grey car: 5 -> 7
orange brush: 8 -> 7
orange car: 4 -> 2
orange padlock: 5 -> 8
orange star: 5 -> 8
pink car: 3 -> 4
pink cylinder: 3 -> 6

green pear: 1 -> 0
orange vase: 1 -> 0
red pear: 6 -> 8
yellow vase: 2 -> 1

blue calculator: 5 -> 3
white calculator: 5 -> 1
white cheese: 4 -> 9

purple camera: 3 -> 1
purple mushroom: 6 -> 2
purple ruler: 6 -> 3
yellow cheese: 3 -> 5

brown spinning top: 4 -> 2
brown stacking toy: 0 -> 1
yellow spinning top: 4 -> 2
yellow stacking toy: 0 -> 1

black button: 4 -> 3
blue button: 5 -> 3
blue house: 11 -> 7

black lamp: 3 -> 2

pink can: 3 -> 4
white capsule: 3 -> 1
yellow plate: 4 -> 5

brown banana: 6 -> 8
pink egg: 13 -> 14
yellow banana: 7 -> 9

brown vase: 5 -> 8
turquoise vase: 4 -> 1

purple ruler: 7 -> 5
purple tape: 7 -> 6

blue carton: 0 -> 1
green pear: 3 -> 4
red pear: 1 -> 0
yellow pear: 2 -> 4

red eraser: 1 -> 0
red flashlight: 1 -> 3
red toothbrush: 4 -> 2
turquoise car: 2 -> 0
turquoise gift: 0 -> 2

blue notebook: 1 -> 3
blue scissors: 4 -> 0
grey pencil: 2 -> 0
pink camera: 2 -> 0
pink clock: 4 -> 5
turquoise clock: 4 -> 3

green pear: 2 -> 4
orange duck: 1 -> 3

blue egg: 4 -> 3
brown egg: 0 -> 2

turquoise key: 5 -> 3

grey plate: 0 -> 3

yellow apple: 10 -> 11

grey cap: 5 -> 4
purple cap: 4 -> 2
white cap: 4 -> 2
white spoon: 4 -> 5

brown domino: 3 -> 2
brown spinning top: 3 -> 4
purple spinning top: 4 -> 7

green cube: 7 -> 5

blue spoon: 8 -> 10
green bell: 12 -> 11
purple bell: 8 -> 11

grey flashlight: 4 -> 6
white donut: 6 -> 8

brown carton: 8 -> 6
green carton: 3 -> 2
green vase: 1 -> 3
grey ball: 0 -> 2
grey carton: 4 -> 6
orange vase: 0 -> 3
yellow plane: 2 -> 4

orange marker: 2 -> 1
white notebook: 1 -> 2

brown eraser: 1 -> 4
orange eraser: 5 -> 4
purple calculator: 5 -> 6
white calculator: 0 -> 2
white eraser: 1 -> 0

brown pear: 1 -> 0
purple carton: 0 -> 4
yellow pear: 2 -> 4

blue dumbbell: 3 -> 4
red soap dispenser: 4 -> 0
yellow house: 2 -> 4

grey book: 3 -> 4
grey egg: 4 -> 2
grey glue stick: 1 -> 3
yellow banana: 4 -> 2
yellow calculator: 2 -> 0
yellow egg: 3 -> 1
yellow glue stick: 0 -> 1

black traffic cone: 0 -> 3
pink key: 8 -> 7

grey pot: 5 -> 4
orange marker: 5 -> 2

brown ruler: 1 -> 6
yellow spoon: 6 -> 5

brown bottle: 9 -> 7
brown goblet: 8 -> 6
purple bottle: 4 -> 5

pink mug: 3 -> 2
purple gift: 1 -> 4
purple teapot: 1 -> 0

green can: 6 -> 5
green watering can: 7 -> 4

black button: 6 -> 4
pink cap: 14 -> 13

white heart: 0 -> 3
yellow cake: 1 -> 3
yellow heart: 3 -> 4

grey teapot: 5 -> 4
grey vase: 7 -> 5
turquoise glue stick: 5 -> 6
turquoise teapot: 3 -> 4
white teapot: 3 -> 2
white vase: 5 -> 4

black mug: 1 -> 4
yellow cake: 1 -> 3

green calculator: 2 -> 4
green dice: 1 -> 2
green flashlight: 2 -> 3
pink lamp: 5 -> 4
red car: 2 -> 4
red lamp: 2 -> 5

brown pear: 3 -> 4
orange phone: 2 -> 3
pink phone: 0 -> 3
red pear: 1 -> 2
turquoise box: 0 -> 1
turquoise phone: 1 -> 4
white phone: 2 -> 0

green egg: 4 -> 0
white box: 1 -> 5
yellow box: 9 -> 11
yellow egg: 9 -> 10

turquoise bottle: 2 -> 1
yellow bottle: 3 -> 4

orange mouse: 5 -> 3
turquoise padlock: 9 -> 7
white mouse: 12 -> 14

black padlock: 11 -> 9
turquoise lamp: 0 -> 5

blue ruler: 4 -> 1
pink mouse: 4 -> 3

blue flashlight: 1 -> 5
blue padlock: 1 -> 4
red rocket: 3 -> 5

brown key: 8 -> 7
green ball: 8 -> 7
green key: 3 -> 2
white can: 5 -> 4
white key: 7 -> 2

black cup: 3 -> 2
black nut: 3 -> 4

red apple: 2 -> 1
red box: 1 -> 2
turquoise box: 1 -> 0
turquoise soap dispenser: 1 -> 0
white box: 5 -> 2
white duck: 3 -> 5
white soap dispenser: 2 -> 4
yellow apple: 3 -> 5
========================
Search the listing for the word "stick" and return each line that holds it.

grey glue stick: 1 -> 3
yellow glue stick: 0 -> 1
turquoise glue stick: 5 -> 6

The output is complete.